[Items listed in a dataset]
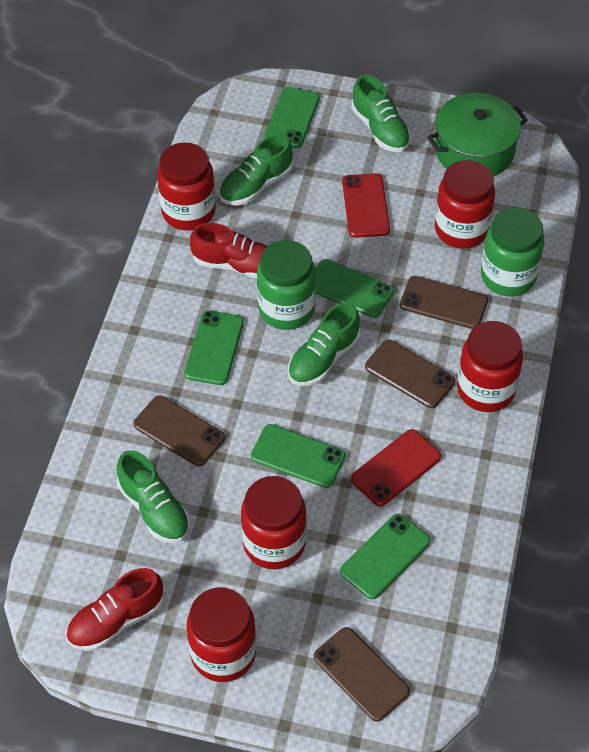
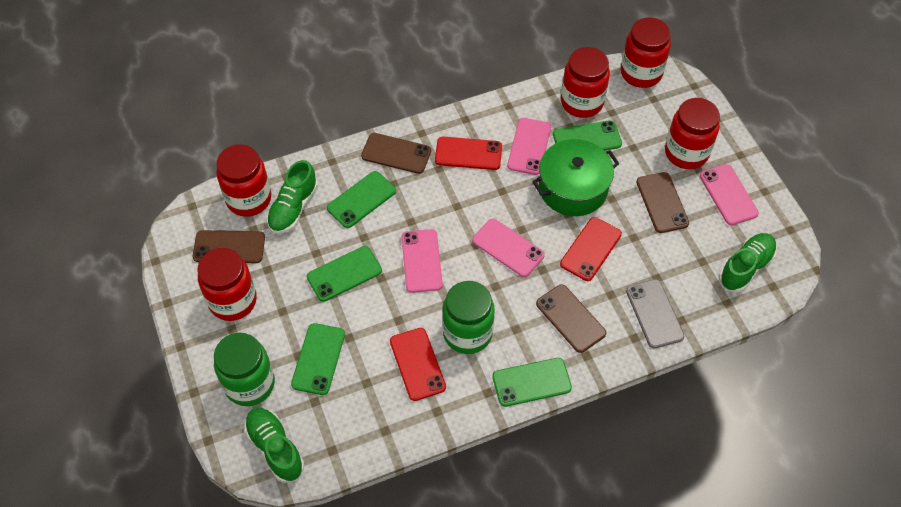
green shoe: 4 -> 3
grey phone: 0 -> 1
pink phone: 0 -> 4
red phone: 2 -> 3
red shoe: 2 -> 0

▶ Your instructions
Repeat each entry exactly as given; no pictures belong in the copy.

▶ Task result
green shoe: 4 -> 3
grey phone: 0 -> 1
pink phone: 0 -> 4
red phone: 2 -> 3
red shoe: 2 -> 0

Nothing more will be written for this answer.